__Directions for this task__:
Please restate the records below word for word, leaving out every picture.

__Excerpts from a dataset__:
--------------------

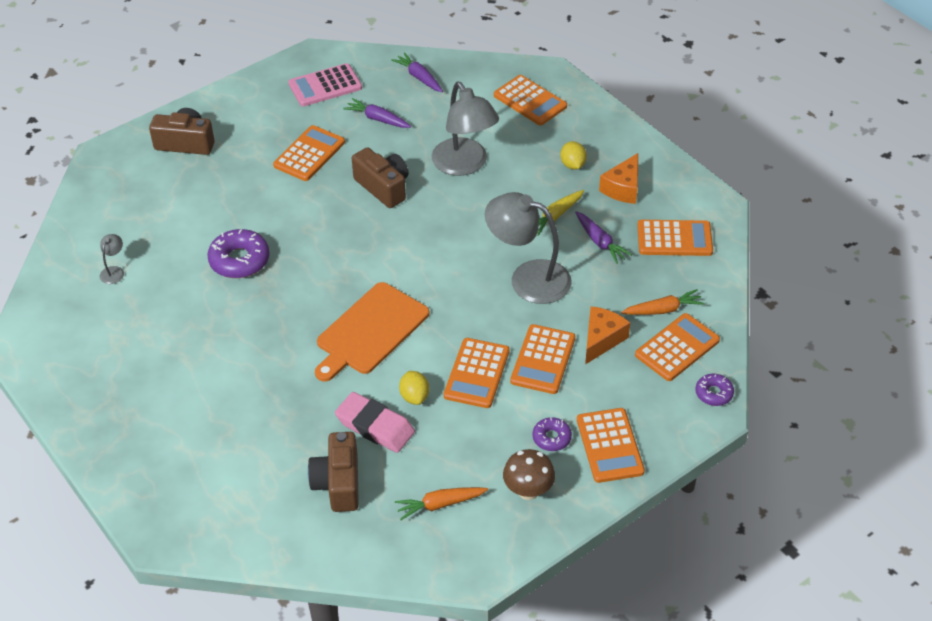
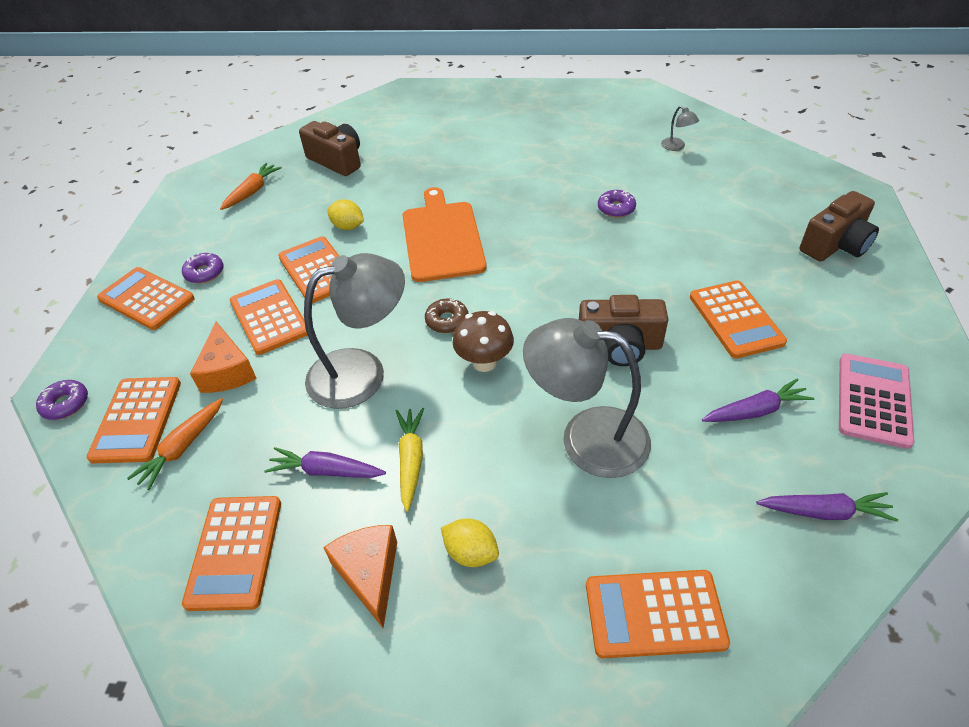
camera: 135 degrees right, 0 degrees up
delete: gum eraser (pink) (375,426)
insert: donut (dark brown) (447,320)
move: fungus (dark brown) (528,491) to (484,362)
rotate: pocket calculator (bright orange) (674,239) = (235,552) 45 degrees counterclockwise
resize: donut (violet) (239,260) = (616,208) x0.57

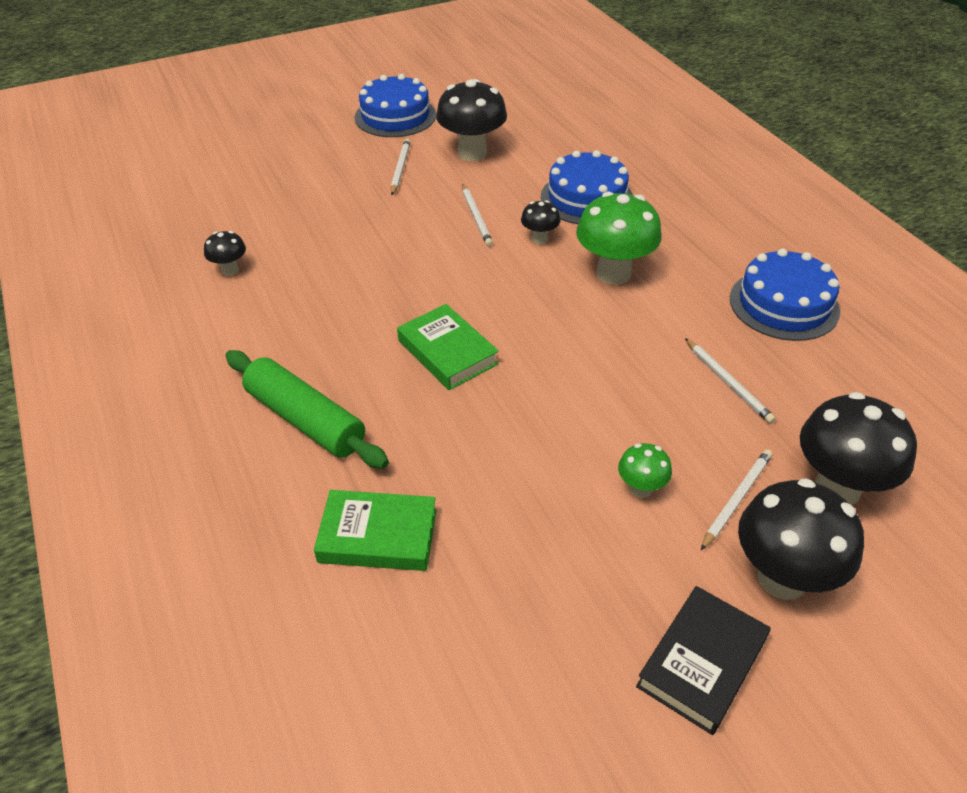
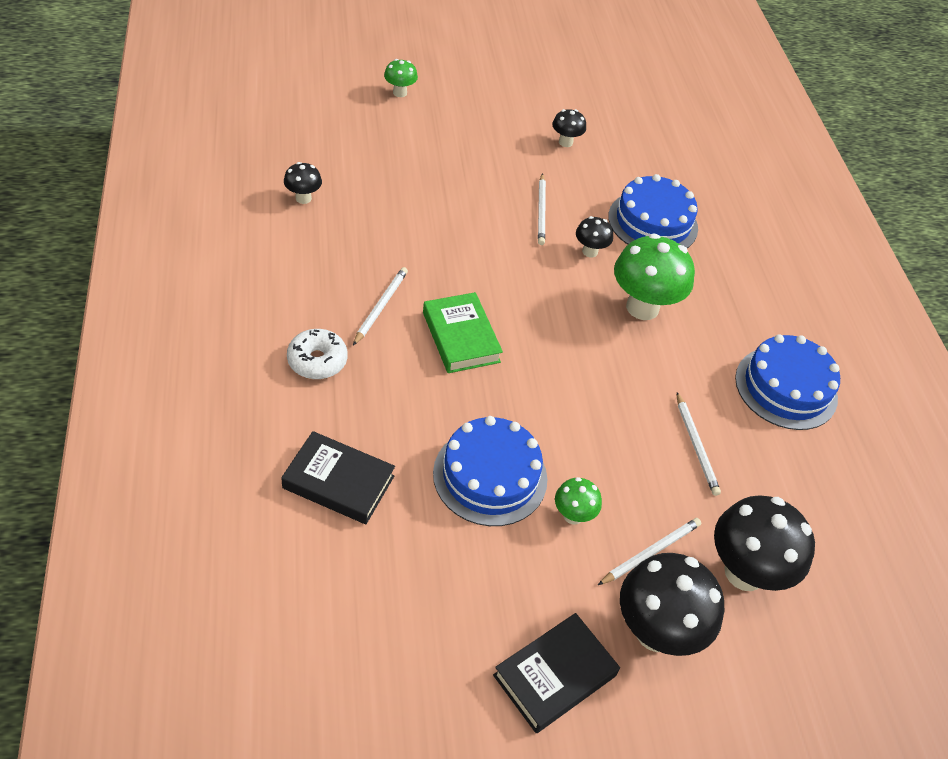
camera: 10 degrees right, 5 degrees up
insert: fungus (leaf-green) (400,93)
move: lead pencil (white) (400,168) to (380,306); cake (blue) (395,116) to (490,476)
replace: rolling pin (leaf-green) (305,419) to donut (white) (317,361)
recolor: hardcover (leaf-green) (378,536) to hardcover (jet-black) (338,482)
resize: fungus (jet-black) (472,153) = (565,142) x0.50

--------------------

__Task output__:
camera: 135 degrees right, 0 degrees up
delete: gum eraser (pink) (375,426)
insert: donut (dark brown) (447,320)
move: fungus (dark brown) (528,491) to (484,362)
rotate: pocket calculator (bright orange) (674,239) = (235,552) 45 degrees counterclockwise
resize: donut (violet) (239,260) = (616,208) x0.57

camera: 10 degrees right, 5 degrees up
insert: fungus (leaf-green) (400,93)
move: lead pencil (white) (400,168) to (380,306); cake (blue) (395,116) to (490,476)
replace: rolling pin (leaf-green) (305,419) to donut (white) (317,361)
recolor: hardcover (leaf-green) (378,536) to hardcover (jet-black) (338,482)
resize: fungus (jet-black) (472,153) = (565,142) x0.50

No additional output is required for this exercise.